=== Begin Enclosure ===

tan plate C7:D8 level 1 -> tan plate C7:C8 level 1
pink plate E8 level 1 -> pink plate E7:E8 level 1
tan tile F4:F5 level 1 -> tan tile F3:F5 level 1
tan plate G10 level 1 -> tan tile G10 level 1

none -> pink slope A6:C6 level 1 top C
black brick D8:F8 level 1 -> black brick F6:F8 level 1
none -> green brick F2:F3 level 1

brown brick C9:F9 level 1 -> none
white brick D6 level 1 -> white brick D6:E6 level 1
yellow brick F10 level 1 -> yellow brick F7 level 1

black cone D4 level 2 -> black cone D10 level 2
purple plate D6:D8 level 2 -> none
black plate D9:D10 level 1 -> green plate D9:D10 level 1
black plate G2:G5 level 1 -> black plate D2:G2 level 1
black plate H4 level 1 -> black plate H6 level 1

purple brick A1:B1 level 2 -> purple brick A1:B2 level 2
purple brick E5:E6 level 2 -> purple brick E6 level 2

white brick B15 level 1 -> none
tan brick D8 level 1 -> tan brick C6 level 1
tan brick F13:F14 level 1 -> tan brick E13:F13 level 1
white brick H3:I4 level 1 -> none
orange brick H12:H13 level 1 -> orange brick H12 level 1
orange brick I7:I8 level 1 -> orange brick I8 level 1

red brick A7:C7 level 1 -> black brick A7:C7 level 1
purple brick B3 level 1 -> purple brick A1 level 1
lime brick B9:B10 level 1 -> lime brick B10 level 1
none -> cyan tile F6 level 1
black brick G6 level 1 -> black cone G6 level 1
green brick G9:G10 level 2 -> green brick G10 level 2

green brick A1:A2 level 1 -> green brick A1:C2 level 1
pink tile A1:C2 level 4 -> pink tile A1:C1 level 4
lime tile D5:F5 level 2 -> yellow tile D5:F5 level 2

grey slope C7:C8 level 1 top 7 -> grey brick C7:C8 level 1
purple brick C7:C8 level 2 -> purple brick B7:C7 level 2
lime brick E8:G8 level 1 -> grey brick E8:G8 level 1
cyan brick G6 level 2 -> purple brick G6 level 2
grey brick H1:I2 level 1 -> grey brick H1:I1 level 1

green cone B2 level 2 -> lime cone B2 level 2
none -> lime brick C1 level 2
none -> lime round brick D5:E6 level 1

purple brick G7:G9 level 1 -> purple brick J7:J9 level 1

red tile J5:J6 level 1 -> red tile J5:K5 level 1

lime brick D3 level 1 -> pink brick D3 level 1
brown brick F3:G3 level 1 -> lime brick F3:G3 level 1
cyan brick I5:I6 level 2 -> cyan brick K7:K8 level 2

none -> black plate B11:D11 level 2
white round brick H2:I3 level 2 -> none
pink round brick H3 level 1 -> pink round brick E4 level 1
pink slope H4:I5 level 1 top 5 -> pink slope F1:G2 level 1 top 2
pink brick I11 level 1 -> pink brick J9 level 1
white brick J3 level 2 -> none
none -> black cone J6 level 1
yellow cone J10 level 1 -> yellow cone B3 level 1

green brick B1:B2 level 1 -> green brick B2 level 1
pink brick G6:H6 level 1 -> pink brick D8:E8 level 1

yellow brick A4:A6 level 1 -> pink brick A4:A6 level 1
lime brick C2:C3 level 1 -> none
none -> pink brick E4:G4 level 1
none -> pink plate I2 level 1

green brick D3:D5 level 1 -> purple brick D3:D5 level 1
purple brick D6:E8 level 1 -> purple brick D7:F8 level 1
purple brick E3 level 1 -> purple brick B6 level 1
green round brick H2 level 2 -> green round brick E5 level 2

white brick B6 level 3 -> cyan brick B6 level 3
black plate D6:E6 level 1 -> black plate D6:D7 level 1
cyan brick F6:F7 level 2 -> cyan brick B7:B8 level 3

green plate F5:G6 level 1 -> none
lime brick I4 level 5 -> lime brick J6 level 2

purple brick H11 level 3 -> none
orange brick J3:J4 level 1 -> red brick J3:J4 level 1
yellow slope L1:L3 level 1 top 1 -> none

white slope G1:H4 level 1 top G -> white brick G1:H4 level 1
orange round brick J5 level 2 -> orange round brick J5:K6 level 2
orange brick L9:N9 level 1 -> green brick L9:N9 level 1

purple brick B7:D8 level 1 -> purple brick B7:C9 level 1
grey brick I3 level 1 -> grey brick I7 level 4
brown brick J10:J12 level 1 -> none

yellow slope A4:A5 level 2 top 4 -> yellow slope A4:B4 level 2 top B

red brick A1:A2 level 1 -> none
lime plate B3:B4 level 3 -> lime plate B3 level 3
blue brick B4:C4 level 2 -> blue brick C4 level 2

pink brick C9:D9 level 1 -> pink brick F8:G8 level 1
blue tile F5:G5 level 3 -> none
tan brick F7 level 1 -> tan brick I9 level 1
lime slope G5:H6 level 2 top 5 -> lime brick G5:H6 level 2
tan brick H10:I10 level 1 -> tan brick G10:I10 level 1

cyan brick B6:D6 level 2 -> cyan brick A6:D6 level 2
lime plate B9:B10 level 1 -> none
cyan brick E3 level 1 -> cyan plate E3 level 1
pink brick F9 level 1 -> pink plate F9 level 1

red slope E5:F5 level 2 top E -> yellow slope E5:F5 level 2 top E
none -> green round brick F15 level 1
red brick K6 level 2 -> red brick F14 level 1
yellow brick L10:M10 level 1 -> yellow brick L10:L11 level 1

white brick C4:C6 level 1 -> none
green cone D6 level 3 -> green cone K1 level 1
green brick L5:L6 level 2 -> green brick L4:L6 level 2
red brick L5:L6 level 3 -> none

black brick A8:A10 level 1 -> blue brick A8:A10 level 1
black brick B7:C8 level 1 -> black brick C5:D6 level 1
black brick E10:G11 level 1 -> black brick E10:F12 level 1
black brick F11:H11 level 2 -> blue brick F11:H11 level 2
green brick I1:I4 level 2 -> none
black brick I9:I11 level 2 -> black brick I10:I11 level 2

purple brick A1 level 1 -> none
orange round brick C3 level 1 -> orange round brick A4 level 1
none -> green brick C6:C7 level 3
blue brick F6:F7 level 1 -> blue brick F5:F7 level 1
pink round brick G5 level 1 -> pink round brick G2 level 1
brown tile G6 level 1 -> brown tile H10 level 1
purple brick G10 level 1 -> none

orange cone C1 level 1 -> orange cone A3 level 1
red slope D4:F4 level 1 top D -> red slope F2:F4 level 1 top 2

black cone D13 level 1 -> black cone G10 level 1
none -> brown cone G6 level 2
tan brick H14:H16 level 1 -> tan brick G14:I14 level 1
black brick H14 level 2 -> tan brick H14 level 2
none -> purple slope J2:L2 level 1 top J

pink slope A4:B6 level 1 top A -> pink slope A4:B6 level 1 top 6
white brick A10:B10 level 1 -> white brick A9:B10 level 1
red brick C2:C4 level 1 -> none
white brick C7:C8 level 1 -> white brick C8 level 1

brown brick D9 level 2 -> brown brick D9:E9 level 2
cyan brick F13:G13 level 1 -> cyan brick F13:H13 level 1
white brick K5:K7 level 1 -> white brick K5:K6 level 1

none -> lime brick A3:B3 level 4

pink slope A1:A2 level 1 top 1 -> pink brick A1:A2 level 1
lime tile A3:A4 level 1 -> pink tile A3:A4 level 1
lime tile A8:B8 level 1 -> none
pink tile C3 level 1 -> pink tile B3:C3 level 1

=== End Enclosure ===

## [PROBLEM DESCRIPTION]
Repeat exactly, and only, the lines of the records above, starting with the line that contains "white brick K5:K7" and ending with the final line, both included.

## [TASK RESULT]
white brick K5:K7 level 1 -> white brick K5:K6 level 1

none -> lime brick A3:B3 level 4

pink slope A1:A2 level 1 top 1 -> pink brick A1:A2 level 1
lime tile A3:A4 level 1 -> pink tile A3:A4 level 1
lime tile A8:B8 level 1 -> none
pink tile C3 level 1 -> pink tile B3:C3 level 1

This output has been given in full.